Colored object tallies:
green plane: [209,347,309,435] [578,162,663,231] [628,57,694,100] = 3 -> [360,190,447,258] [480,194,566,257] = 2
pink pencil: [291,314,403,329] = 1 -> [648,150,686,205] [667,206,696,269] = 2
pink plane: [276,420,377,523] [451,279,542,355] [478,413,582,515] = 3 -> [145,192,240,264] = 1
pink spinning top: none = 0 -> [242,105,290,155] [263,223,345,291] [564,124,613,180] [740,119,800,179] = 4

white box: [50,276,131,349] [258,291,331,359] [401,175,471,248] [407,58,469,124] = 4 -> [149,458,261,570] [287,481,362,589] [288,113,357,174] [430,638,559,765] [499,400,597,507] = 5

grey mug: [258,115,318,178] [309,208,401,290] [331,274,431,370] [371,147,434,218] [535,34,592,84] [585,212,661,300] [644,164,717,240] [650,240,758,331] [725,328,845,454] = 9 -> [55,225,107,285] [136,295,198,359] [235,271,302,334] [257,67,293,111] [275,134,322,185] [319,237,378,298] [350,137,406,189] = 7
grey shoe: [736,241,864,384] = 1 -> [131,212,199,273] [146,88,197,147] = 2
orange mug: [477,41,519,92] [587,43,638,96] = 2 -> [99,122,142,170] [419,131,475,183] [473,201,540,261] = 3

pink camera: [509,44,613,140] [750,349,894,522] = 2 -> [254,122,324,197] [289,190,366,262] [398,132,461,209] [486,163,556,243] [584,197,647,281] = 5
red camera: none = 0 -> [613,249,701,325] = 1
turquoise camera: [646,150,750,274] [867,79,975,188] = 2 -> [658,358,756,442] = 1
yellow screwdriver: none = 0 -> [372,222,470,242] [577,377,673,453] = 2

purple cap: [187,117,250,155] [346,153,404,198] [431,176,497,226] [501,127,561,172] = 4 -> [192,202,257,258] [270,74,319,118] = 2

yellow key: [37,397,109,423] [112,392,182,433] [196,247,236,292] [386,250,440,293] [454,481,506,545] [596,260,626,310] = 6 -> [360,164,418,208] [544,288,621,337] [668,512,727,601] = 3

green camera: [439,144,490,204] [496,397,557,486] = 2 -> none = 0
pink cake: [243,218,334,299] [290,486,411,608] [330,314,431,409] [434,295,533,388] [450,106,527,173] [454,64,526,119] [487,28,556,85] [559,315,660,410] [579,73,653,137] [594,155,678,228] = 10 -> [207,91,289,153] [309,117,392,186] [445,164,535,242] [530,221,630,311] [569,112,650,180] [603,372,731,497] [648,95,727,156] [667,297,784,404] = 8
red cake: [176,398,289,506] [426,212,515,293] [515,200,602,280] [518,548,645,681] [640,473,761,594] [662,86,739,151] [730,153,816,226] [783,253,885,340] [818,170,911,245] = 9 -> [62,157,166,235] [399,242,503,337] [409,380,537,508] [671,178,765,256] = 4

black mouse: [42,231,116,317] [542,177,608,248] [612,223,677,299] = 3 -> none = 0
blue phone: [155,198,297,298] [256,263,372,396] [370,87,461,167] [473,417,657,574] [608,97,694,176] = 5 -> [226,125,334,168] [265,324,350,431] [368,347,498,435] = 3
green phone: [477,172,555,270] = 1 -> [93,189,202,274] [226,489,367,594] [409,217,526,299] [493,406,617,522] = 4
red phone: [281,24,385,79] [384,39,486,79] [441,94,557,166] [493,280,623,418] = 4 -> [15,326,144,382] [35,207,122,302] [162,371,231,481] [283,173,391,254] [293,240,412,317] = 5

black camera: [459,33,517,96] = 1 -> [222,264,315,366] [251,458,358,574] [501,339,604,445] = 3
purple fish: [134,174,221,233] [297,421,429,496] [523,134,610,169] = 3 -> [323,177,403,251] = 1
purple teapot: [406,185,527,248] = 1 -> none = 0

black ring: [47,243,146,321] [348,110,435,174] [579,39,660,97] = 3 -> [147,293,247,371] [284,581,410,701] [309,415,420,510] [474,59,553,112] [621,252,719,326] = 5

• What is needed: Give back the records above exactly, limited to the lines between the one holding "pink spinning top: none" and the one holding "pink camera: [509,44,613,140]", inclusive.

• Final answer:
pink spinning top: none = 0 -> [242,105,290,155] [263,223,345,291] [564,124,613,180] [740,119,800,179] = 4

white box: [50,276,131,349] [258,291,331,359] [401,175,471,248] [407,58,469,124] = 4 -> [149,458,261,570] [287,481,362,589] [288,113,357,174] [430,638,559,765] [499,400,597,507] = 5

grey mug: [258,115,318,178] [309,208,401,290] [331,274,431,370] [371,147,434,218] [535,34,592,84] [585,212,661,300] [644,164,717,240] [650,240,758,331] [725,328,845,454] = 9 -> [55,225,107,285] [136,295,198,359] [235,271,302,334] [257,67,293,111] [275,134,322,185] [319,237,378,298] [350,137,406,189] = 7
grey shoe: [736,241,864,384] = 1 -> [131,212,199,273] [146,88,197,147] = 2
orange mug: [477,41,519,92] [587,43,638,96] = 2 -> [99,122,142,170] [419,131,475,183] [473,201,540,261] = 3

pink camera: [509,44,613,140] [750,349,894,522] = 2 -> [254,122,324,197] [289,190,366,262] [398,132,461,209] [486,163,556,243] [584,197,647,281] = 5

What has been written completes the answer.